WHAT THE TASK REQUIRES => Each line of the records needs to be written out exactly, with any image left out.

SUPPLIED RECORDS =>
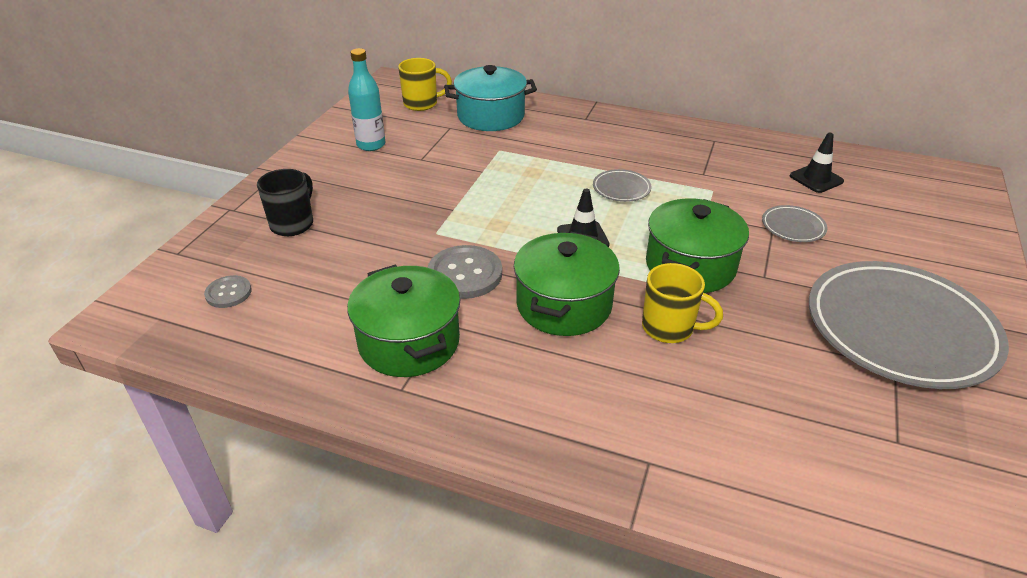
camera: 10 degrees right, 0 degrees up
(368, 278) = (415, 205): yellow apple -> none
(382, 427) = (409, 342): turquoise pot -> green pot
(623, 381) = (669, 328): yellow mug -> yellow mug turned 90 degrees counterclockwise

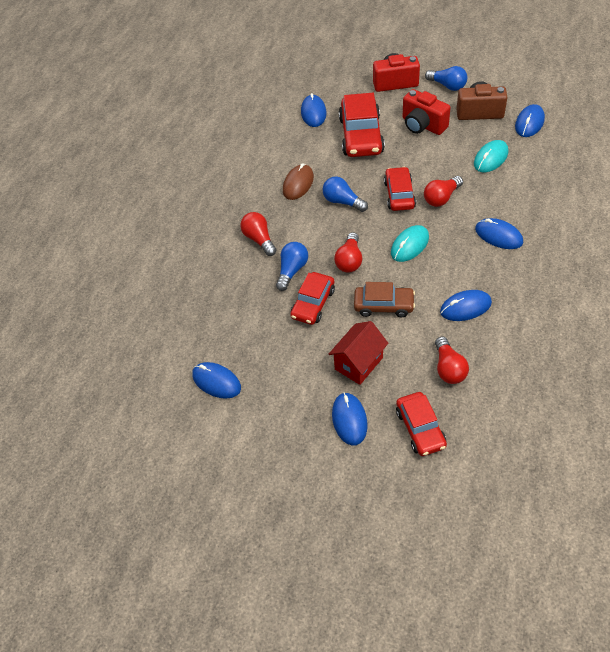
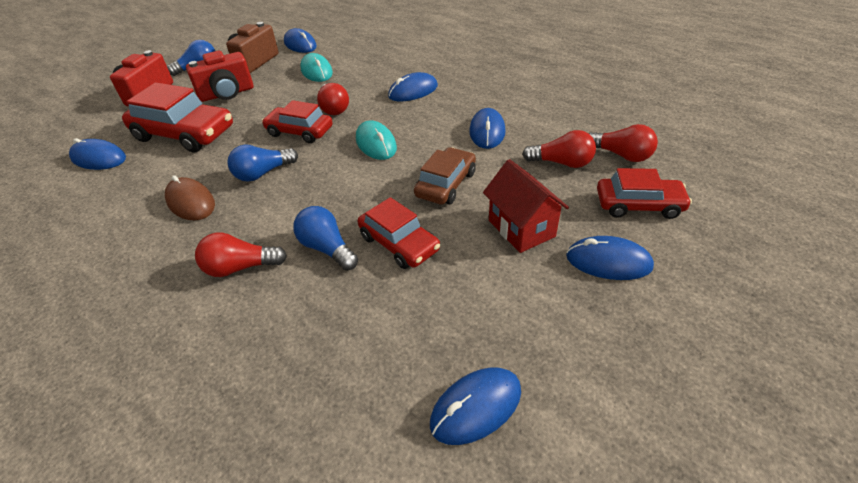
camera: 70 degrees left, 10 degrees down
(349, 260) = (357, 192): red light bulb -> red light bulb (621, 155)

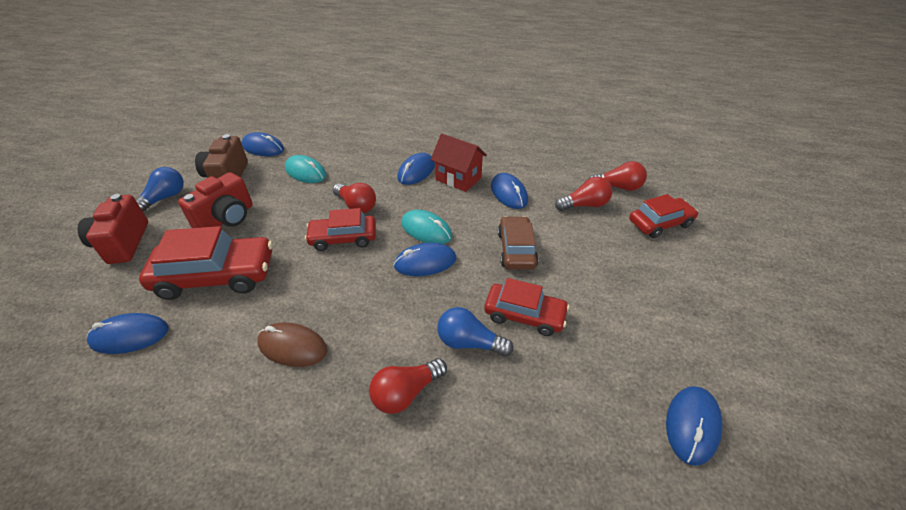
camera: 30 degrees left, 0 degrees up
(263, 173) = (343, 291): blue light bulb -> none
(521, 228) = (602, 268): red house -> red house (458, 179)
(608, 262) = (677, 274): blue mouse -> blue mouse (425, 262)

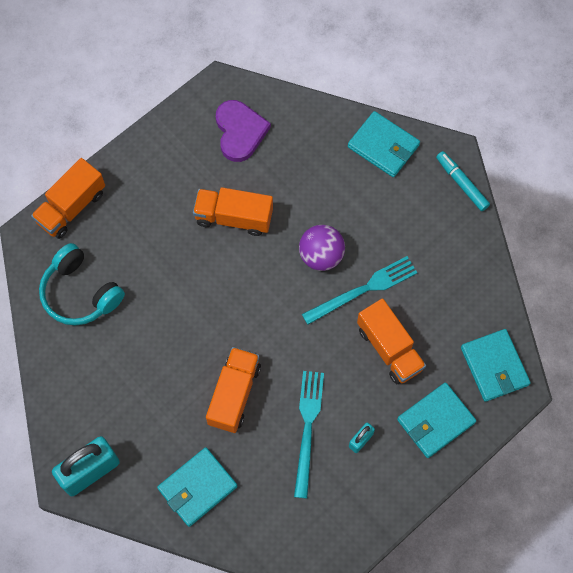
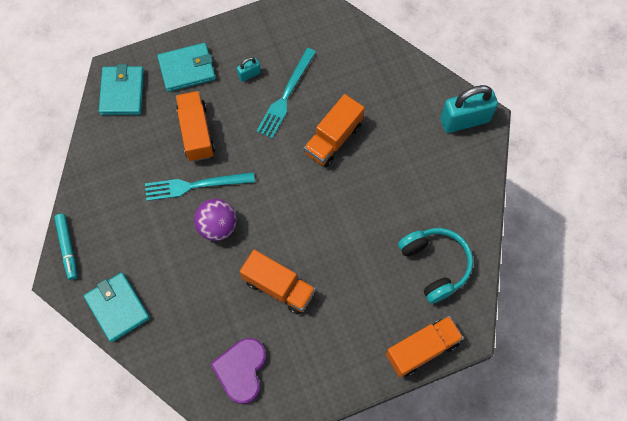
camera: 160 degrees left, 0 degrees up
(197, 487) = (385, 82): turquoise wallet -> none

EXERCISE RESULT =>
camera: 10 degrees right, 0 degrees up
(368, 278) = (415, 205): yellow apple -> none
(382, 427) = (409, 342): turquoise pot -> green pot
(623, 381) = (669, 328): yellow mug -> yellow mug turned 90 degrees counterclockwise

camera: 70 degrees left, 10 degrees down
(349, 260) = (357, 192): red light bulb -> red light bulb (621, 155)

camera: 30 degrees left, 0 degrees up
(263, 173) = (343, 291): blue light bulb -> none
(521, 228) = (602, 268): red house -> red house (458, 179)
(608, 262) = (677, 274): blue mouse -> blue mouse (425, 262)

camera: 160 degrees left, 0 degrees up
(197, 487) = (385, 82): turquoise wallet -> none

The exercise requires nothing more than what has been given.